### [Task item]
Find the word "VBAT" below. Copy each line that has it.

※

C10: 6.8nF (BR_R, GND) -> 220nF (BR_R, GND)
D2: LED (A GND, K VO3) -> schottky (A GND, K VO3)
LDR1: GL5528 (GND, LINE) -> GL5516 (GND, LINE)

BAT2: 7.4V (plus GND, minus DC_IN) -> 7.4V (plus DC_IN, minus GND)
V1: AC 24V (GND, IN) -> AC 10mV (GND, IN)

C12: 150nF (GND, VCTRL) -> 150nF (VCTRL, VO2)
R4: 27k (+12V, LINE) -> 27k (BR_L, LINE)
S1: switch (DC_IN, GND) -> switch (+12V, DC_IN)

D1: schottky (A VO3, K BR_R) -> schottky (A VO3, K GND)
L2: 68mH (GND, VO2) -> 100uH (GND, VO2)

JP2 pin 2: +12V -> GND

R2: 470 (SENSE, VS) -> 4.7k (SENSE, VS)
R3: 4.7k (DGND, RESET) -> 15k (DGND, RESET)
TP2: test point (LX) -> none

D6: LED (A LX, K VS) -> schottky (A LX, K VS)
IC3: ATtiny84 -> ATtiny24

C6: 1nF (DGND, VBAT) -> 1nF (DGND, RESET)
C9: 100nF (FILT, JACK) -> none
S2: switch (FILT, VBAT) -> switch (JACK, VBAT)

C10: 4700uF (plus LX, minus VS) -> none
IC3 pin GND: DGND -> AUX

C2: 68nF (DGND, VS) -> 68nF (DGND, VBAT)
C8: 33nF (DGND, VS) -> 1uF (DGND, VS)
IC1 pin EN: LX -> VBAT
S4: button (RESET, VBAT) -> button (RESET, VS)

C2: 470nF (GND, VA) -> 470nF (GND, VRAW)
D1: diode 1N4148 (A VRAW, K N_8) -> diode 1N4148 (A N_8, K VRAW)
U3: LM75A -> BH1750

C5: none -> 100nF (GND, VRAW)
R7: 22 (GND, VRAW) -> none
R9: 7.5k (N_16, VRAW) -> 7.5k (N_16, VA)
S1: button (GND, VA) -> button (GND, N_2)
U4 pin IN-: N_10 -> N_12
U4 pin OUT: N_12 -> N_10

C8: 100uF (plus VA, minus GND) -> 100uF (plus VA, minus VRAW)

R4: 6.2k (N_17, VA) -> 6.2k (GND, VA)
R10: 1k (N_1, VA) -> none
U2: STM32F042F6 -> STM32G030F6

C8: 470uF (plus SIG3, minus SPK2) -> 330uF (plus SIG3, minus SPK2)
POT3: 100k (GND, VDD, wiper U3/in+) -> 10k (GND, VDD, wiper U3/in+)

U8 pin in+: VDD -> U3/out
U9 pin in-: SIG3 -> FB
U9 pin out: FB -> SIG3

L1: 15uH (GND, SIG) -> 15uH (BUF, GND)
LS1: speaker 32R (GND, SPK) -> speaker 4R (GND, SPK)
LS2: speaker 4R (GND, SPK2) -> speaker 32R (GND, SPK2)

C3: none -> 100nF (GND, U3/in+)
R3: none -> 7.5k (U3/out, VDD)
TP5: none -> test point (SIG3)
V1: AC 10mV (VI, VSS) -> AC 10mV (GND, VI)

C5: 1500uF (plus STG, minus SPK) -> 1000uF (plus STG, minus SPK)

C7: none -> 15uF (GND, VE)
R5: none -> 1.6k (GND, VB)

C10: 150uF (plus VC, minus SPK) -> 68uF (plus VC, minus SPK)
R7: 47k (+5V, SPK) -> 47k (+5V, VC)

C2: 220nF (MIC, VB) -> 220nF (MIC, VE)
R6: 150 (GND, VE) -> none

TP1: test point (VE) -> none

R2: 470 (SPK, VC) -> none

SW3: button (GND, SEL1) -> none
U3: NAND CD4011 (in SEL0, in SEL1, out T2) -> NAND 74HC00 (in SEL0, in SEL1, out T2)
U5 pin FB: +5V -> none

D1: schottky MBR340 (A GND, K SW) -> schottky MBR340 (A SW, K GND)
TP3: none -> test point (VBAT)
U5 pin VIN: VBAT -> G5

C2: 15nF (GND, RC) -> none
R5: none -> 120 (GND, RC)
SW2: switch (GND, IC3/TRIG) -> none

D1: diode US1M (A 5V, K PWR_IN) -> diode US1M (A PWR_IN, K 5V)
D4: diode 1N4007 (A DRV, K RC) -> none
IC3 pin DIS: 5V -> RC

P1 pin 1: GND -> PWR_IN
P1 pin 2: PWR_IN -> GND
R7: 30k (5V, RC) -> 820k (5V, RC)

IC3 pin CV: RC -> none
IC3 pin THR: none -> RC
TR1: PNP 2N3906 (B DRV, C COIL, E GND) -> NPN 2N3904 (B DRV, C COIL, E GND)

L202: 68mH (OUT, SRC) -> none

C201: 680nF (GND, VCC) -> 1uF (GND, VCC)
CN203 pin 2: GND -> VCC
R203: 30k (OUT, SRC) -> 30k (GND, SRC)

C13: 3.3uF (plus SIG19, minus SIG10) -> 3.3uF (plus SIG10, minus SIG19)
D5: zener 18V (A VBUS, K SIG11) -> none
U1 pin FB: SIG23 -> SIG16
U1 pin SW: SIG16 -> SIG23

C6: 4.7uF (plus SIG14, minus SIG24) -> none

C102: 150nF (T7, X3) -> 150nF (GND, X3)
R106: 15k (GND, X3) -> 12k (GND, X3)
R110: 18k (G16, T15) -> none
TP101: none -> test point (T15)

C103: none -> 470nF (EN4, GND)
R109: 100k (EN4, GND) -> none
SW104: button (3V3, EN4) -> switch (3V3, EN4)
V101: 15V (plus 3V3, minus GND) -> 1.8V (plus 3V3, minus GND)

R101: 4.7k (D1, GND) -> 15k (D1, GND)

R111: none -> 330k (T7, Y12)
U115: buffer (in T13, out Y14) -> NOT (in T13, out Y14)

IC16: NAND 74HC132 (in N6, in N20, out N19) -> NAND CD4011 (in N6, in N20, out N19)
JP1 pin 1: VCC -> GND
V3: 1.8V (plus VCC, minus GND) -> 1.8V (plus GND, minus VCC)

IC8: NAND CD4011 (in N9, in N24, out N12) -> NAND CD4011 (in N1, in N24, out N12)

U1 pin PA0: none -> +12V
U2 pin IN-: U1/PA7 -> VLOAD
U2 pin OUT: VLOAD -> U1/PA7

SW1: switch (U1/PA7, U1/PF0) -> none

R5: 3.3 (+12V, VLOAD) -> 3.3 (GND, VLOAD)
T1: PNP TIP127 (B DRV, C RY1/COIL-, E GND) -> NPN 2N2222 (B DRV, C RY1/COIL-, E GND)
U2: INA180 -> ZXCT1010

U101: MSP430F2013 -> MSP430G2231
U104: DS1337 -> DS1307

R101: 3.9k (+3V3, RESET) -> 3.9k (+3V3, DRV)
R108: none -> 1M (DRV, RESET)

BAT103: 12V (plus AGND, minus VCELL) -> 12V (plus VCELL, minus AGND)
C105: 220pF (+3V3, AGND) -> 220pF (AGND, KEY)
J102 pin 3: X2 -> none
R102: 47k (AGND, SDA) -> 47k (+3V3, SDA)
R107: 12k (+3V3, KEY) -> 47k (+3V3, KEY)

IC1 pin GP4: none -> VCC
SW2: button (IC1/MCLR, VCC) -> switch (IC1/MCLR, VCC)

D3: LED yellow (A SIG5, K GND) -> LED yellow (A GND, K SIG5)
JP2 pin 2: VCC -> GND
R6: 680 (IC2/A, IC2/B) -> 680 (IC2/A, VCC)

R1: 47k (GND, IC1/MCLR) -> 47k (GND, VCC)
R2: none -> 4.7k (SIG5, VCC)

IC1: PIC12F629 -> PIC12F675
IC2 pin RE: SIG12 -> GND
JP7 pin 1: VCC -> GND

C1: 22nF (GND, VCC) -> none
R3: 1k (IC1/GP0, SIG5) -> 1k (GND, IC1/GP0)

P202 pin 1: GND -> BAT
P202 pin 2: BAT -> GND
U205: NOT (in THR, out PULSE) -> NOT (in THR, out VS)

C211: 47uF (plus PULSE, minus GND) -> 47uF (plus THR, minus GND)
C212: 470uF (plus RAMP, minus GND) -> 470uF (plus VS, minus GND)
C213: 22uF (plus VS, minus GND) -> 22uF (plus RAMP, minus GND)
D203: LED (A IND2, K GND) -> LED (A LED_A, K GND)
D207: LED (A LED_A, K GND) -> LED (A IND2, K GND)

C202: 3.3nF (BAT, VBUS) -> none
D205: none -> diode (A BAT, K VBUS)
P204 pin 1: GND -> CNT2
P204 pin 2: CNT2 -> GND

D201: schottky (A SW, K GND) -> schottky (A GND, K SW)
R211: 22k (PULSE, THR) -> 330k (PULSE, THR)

※

### [Task response]
C6: 1nF (DGND, VBAT) -> 1nF (DGND, RESET)
S2: switch (FILT, VBAT) -> switch (JACK, VBAT)
C2: 68nF (DGND, VS) -> 68nF (DGND, VBAT)
IC1 pin EN: LX -> VBAT
S4: button (RESET, VBAT) -> button (RESET, VS)
TP3: none -> test point (VBAT)
U5 pin VIN: VBAT -> G5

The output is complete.